# [Task statement]
Leave out the images and return all the data word for word.

# [Data block]
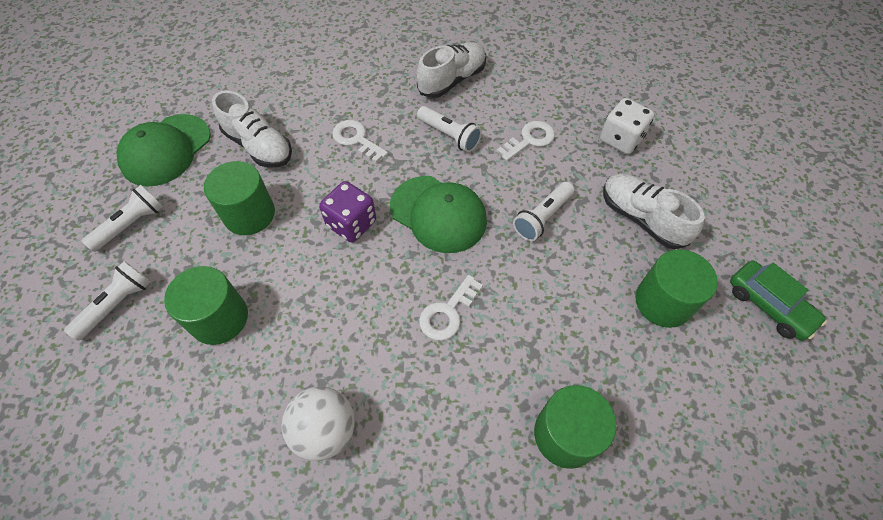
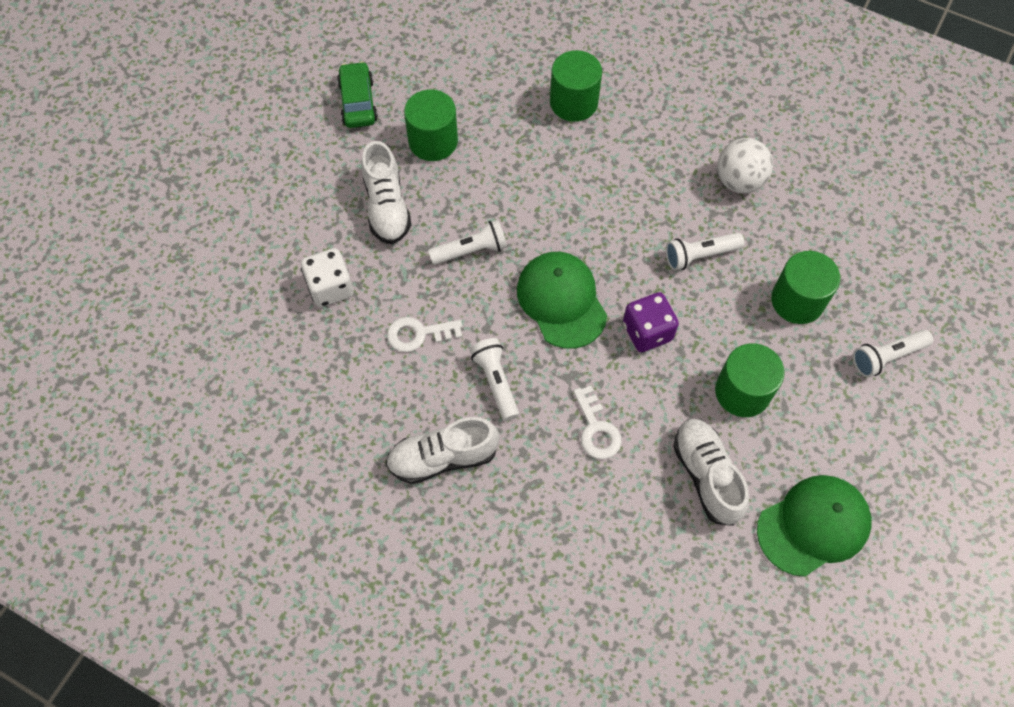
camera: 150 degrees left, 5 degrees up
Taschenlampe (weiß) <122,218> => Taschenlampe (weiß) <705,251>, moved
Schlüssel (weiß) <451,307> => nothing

# [Your solution]
camera: 150 degrees left, 5 degrees up
Taschenlampe (weiß) <122,218> => Taschenlampe (weiß) <705,251>, moved
Schlüssel (weiß) <451,307> => nothing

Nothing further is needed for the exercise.